ACTIVITY => While you copy the lines below, skip the pictures and keep the rest exact.

AVAILABLE DATA =>
━━━━━━━━━━━━━━━━━━━━━━━━━━━━━━
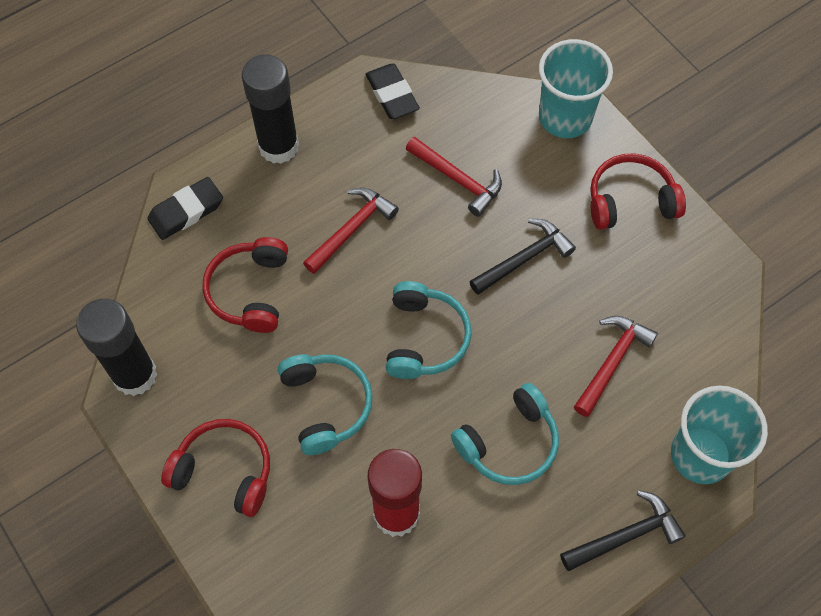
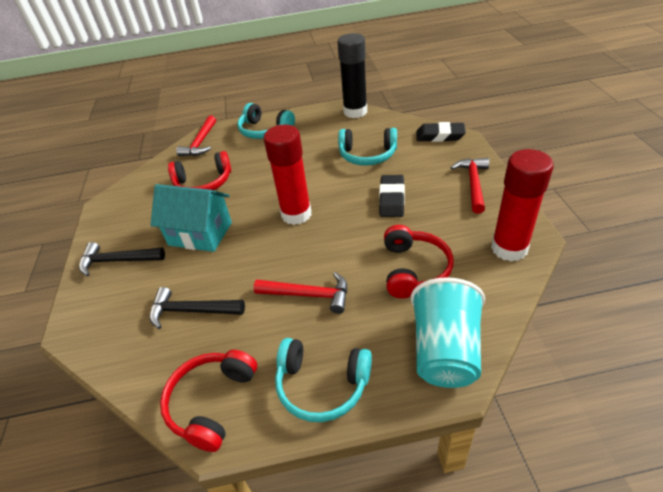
black glue stick: 2 -> 1
red glue stick: 1 -> 2
turquoise cup: 2 -> 1
turquoise house: 0 -> 1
━━━━━━━━━━━━━━━━━━━━━━━━━━━━━━
SOLUTION =>
black glue stick: 2 -> 1
red glue stick: 1 -> 2
turquoise cup: 2 -> 1
turquoise house: 0 -> 1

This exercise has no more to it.